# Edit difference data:
• • • •

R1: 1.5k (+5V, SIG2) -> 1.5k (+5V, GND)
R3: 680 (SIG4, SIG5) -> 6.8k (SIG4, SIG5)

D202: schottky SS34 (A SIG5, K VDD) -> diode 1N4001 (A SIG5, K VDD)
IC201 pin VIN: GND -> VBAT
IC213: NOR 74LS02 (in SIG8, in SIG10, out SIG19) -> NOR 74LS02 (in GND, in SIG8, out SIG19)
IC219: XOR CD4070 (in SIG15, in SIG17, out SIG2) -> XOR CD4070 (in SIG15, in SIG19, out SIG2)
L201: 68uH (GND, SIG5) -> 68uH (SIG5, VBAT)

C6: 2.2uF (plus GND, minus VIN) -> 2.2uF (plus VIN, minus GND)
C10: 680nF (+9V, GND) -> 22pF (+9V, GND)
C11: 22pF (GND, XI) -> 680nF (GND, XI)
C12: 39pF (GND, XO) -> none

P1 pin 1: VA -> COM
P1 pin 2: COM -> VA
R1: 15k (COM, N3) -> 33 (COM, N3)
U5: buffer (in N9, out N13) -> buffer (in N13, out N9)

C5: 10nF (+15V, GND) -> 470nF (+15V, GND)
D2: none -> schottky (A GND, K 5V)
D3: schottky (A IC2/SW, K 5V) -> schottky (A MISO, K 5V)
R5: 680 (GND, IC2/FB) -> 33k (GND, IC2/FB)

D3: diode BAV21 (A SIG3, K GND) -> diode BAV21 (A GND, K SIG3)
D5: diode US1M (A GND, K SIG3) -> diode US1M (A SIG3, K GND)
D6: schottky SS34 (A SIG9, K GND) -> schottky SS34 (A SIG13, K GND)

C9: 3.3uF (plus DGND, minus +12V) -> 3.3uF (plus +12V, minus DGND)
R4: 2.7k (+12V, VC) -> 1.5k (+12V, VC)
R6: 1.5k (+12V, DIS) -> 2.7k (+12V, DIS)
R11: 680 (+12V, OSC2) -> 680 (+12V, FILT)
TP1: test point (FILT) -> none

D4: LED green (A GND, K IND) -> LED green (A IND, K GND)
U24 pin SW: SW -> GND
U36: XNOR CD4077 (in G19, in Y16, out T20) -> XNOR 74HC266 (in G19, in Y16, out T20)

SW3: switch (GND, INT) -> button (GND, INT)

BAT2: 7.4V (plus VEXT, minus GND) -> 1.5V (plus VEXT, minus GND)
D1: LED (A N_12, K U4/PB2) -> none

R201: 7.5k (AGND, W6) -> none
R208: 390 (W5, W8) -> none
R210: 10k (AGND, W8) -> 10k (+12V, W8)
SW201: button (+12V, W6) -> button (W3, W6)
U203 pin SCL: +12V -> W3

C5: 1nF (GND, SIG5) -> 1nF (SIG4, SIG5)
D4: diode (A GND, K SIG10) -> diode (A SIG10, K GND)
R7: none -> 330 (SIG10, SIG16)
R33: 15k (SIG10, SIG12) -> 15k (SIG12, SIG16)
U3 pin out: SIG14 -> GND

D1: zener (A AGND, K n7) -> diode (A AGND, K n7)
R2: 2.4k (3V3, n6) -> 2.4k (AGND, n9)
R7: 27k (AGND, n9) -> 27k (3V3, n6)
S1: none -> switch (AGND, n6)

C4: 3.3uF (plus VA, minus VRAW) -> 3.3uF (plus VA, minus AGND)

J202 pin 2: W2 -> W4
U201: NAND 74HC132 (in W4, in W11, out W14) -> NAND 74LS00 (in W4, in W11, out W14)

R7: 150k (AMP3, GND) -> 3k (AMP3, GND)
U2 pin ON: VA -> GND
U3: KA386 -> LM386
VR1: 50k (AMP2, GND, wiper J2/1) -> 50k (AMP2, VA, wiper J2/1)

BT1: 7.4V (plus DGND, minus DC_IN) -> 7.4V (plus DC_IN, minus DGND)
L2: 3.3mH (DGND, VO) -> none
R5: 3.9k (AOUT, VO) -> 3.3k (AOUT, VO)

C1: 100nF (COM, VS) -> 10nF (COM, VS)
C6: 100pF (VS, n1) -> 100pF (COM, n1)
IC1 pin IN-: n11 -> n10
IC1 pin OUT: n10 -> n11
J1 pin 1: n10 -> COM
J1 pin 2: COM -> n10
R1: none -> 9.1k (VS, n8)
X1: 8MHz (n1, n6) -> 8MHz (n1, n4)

• • • •

# Task brief:
Transcribe all of the records exactly.

# Completed exercise:
R1: 1.5k (+5V, SIG2) -> 1.5k (+5V, GND)
R3: 680 (SIG4, SIG5) -> 6.8k (SIG4, SIG5)

D202: schottky SS34 (A SIG5, K VDD) -> diode 1N4001 (A SIG5, K VDD)
IC201 pin VIN: GND -> VBAT
IC213: NOR 74LS02 (in SIG8, in SIG10, out SIG19) -> NOR 74LS02 (in GND, in SIG8, out SIG19)
IC219: XOR CD4070 (in SIG15, in SIG17, out SIG2) -> XOR CD4070 (in SIG15, in SIG19, out SIG2)
L201: 68uH (GND, SIG5) -> 68uH (SIG5, VBAT)

C6: 2.2uF (plus GND, minus VIN) -> 2.2uF (plus VIN, minus GND)
C10: 680nF (+9V, GND) -> 22pF (+9V, GND)
C11: 22pF (GND, XI) -> 680nF (GND, XI)
C12: 39pF (GND, XO) -> none

P1 pin 1: VA -> COM
P1 pin 2: COM -> VA
R1: 15k (COM, N3) -> 33 (COM, N3)
U5: buffer (in N9, out N13) -> buffer (in N13, out N9)

C5: 10nF (+15V, GND) -> 470nF (+15V, GND)
D2: none -> schottky (A GND, K 5V)
D3: schottky (A IC2/SW, K 5V) -> schottky (A MISO, K 5V)
R5: 680 (GND, IC2/FB) -> 33k (GND, IC2/FB)

D3: diode BAV21 (A SIG3, K GND) -> diode BAV21 (A GND, K SIG3)
D5: diode US1M (A GND, K SIG3) -> diode US1M (A SIG3, K GND)
D6: schottky SS34 (A SIG9, K GND) -> schottky SS34 (A SIG13, K GND)

C9: 3.3uF (plus DGND, minus +12V) -> 3.3uF (plus +12V, minus DGND)
R4: 2.7k (+12V, VC) -> 1.5k (+12V, VC)
R6: 1.5k (+12V, DIS) -> 2.7k (+12V, DIS)
R11: 680 (+12V, OSC2) -> 680 (+12V, FILT)
TP1: test point (FILT) -> none

D4: LED green (A GND, K IND) -> LED green (A IND, K GND)
U24 pin SW: SW -> GND
U36: XNOR CD4077 (in G19, in Y16, out T20) -> XNOR 74HC266 (in G19, in Y16, out T20)

SW3: switch (GND, INT) -> button (GND, INT)

BAT2: 7.4V (plus VEXT, minus GND) -> 1.5V (plus VEXT, minus GND)
D1: LED (A N_12, K U4/PB2) -> none

R201: 7.5k (AGND, W6) -> none
R208: 390 (W5, W8) -> none
R210: 10k (AGND, W8) -> 10k (+12V, W8)
SW201: button (+12V, W6) -> button (W3, W6)
U203 pin SCL: +12V -> W3

C5: 1nF (GND, SIG5) -> 1nF (SIG4, SIG5)
D4: diode (A GND, K SIG10) -> diode (A SIG10, K GND)
R7: none -> 330 (SIG10, SIG16)
R33: 15k (SIG10, SIG12) -> 15k (SIG12, SIG16)
U3 pin out: SIG14 -> GND

D1: zener (A AGND, K n7) -> diode (A AGND, K n7)
R2: 2.4k (3V3, n6) -> 2.4k (AGND, n9)
R7: 27k (AGND, n9) -> 27k (3V3, n6)
S1: none -> switch (AGND, n6)

C4: 3.3uF (plus VA, minus VRAW) -> 3.3uF (plus VA, minus AGND)

J202 pin 2: W2 -> W4
U201: NAND 74HC132 (in W4, in W11, out W14) -> NAND 74LS00 (in W4, in W11, out W14)

R7: 150k (AMP3, GND) -> 3k (AMP3, GND)
U2 pin ON: VA -> GND
U3: KA386 -> LM386
VR1: 50k (AMP2, GND, wiper J2/1) -> 50k (AMP2, VA, wiper J2/1)

BT1: 7.4V (plus DGND, minus DC_IN) -> 7.4V (plus DC_IN, minus DGND)
L2: 3.3mH (DGND, VO) -> none
R5: 3.9k (AOUT, VO) -> 3.3k (AOUT, VO)

C1: 100nF (COM, VS) -> 10nF (COM, VS)
C6: 100pF (VS, n1) -> 100pF (COM, n1)
IC1 pin IN-: n11 -> n10
IC1 pin OUT: n10 -> n11
J1 pin 1: n10 -> COM
J1 pin 2: COM -> n10
R1: none -> 9.1k (VS, n8)
X1: 8MHz (n1, n6) -> 8MHz (n1, n4)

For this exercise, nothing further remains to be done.